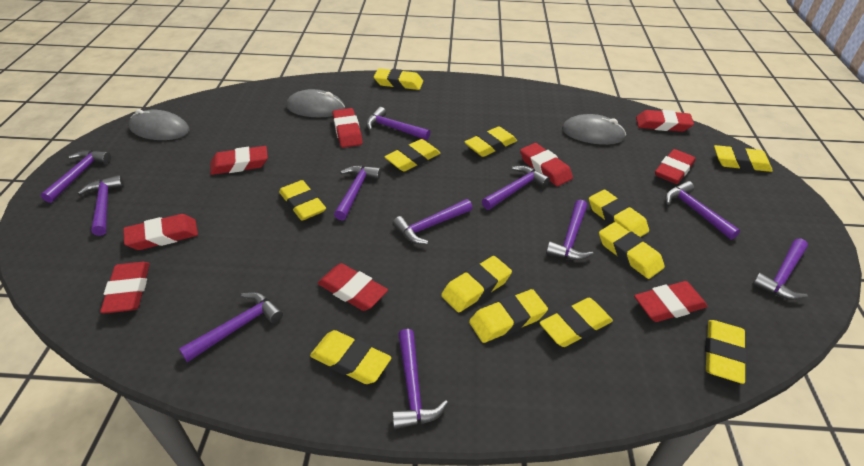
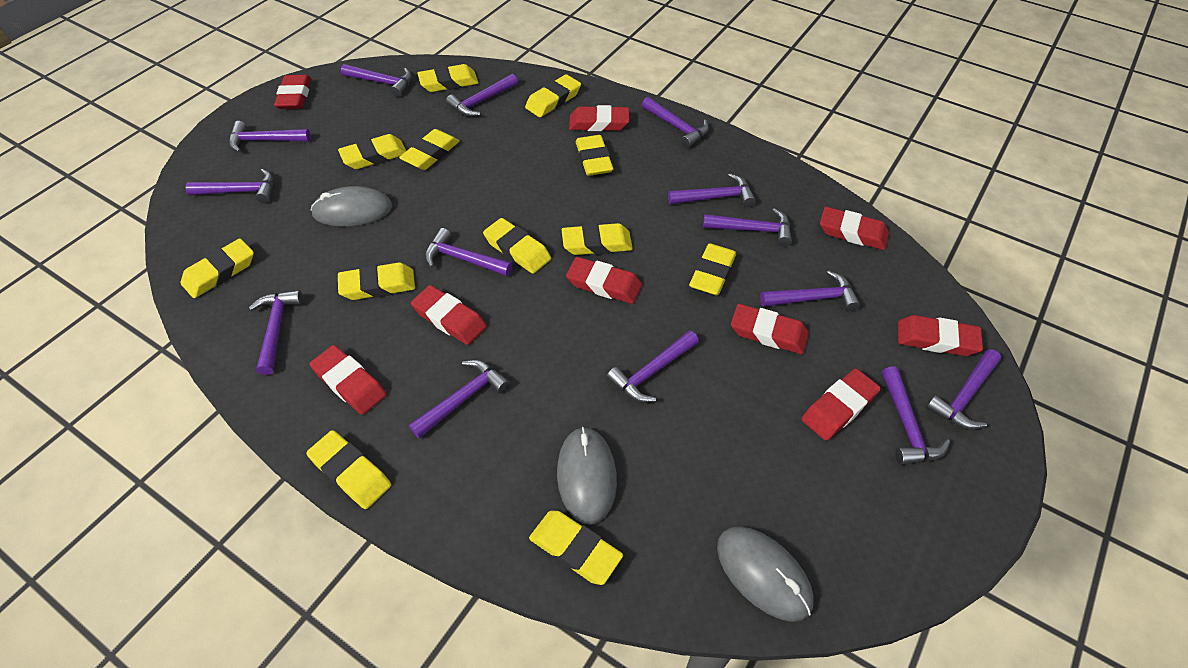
purple hammer: [40,150,111,203] [77,175,124,236] [179,292,283,362] [334,165,381,221] [366,107,430,140] [392,329,448,429] [393,199,473,244] [482,166,550,210] [546,200,593,260] [665,181,740,240] [752,239,808,300] = 11 -> [186,169,273,203] [229,121,311,152] [249,290,303,375] [341,64,412,97] [409,360,510,438] [425,228,512,276] [446,74,518,117] [606,330,699,402] [642,97,709,148] [668,173,756,207] [703,208,792,246] [760,270,860,311] [882,366,950,465] [926,349,1001,429] = 14

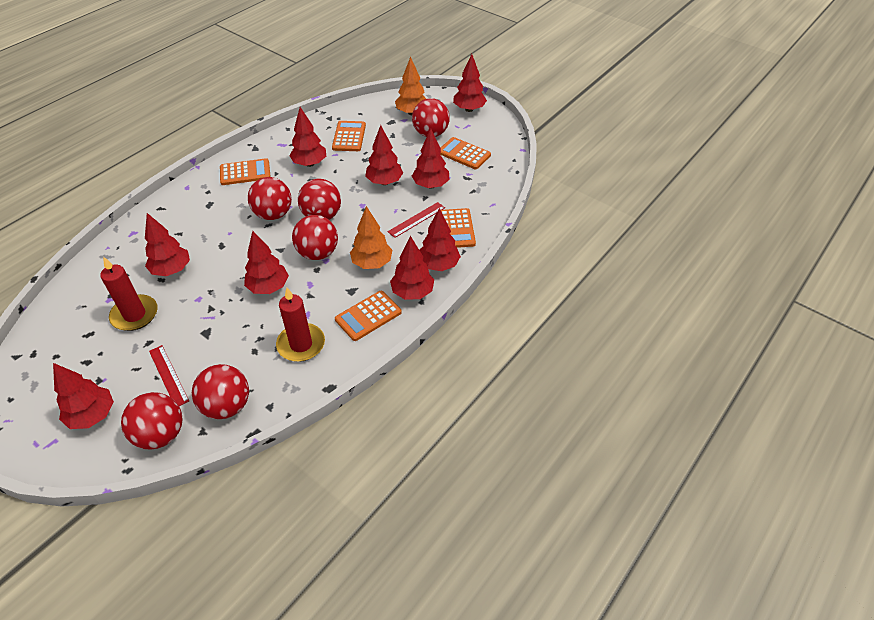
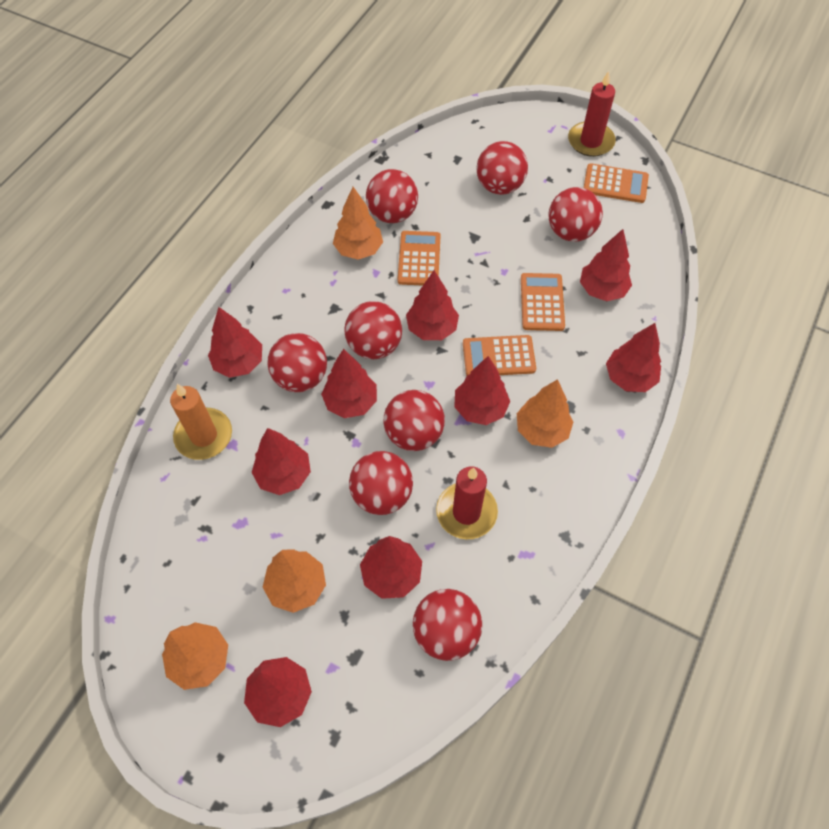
orange calculator: [220,158,271,185] [332,121,366,151] [335,291,402,341] [440,137,491,169] [441,208,476,248] = 5 -> [398,231,441,286] [463,335,536,375] [521,273,565,331] [584,163,649,203] = 4
orange candle: none = 0 -> [170,384,232,460] = 1
orange tree: [350,206,392,269] [395,57,426,115] = 2 -> [162,622,228,690] [263,549,326,613] [333,187,383,260] [517,379,573,448] = 4
red ball: [121,392,183,449] [192,364,249,419] [248,177,292,220] [292,215,338,260] [298,179,341,220] [412,98,450,137] = 6 -> [267,333,327,392] [344,301,402,359] [349,451,413,515] [366,169,418,223] [383,390,445,451] [413,589,482,661] [477,141,528,195] [549,187,603,242] = 8
red ruler: [149,345,189,406] [388,202,445,238] = 2 -> none = 0

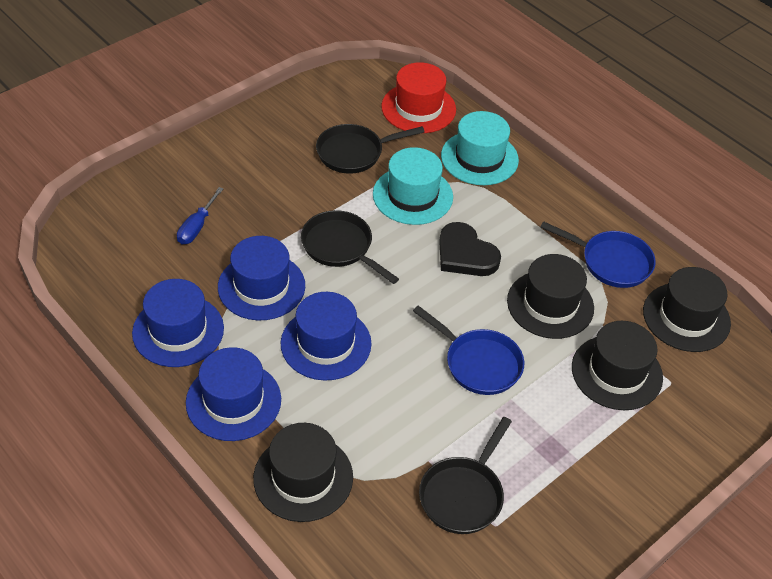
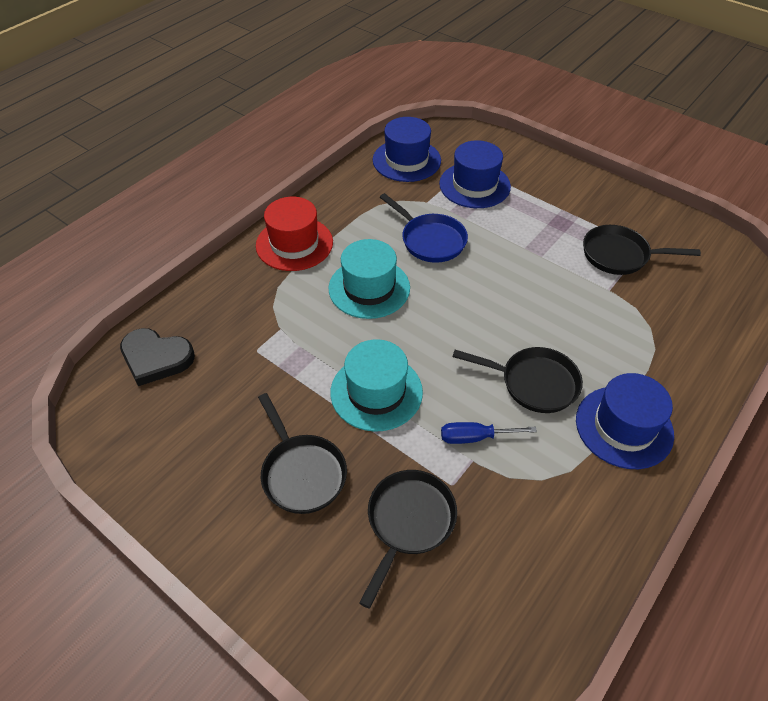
black hat: [253,423,353,522] [507,254,594,339] [572,321,663,410] [643,267,731,352] = 4 -> none = 0
black pan: [301,210,399,284] [316,124,424,174] [419,417,512,534] = 3 -> [258,393,347,514] [359,470,457,609] [452,347,583,413] [583,225,701,275] = 4
blue hat: [132,279,224,367] [186,347,281,441] [218,236,305,320] [281,292,372,381] = 4 -> [373,117,441,182] [439,140,511,208] [576,373,674,469] = 3
blue pan: [413,305,524,395] [540,221,656,288] = 2 -> [380,193,468,263] = 1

--- --- ---

*WHAT TO WORK ON*
Now write out the data word for word, skipping every picture in it.

*TASK RESPONSE*
purple hammer: [40,150,111,203] [77,175,124,236] [179,292,283,362] [334,165,381,221] [366,107,430,140] [392,329,448,429] [393,199,473,244] [482,166,550,210] [546,200,593,260] [665,181,740,240] [752,239,808,300] = 11 -> [186,169,273,203] [229,121,311,152] [249,290,303,375] [341,64,412,97] [409,360,510,438] [425,228,512,276] [446,74,518,117] [606,330,699,402] [642,97,709,148] [668,173,756,207] [703,208,792,246] [760,270,860,311] [882,366,950,465] [926,349,1001,429] = 14

orange calculator: [220,158,271,185] [332,121,366,151] [335,291,402,341] [440,137,491,169] [441,208,476,248] = 5 -> [398,231,441,286] [463,335,536,375] [521,273,565,331] [584,163,649,203] = 4
orange candle: none = 0 -> [170,384,232,460] = 1
orange tree: [350,206,392,269] [395,57,426,115] = 2 -> [162,622,228,690] [263,549,326,613] [333,187,383,260] [517,379,573,448] = 4
red ball: [121,392,183,449] [192,364,249,419] [248,177,292,220] [292,215,338,260] [298,179,341,220] [412,98,450,137] = 6 -> [267,333,327,392] [344,301,402,359] [349,451,413,515] [366,169,418,223] [383,390,445,451] [413,589,482,661] [477,141,528,195] [549,187,603,242] = 8
red ruler: [149,345,189,406] [388,202,445,238] = 2 -> none = 0

black hat: [253,423,353,522] [507,254,594,339] [572,321,663,410] [643,267,731,352] = 4 -> none = 0
black pan: [301,210,399,284] [316,124,424,174] [419,417,512,534] = 3 -> [258,393,347,514] [359,470,457,609] [452,347,583,413] [583,225,701,275] = 4
blue hat: [132,279,224,367] [186,347,281,441] [218,236,305,320] [281,292,372,381] = 4 -> [373,117,441,182] [439,140,511,208] [576,373,674,469] = 3
blue pan: [413,305,524,395] [540,221,656,288] = 2 -> [380,193,468,263] = 1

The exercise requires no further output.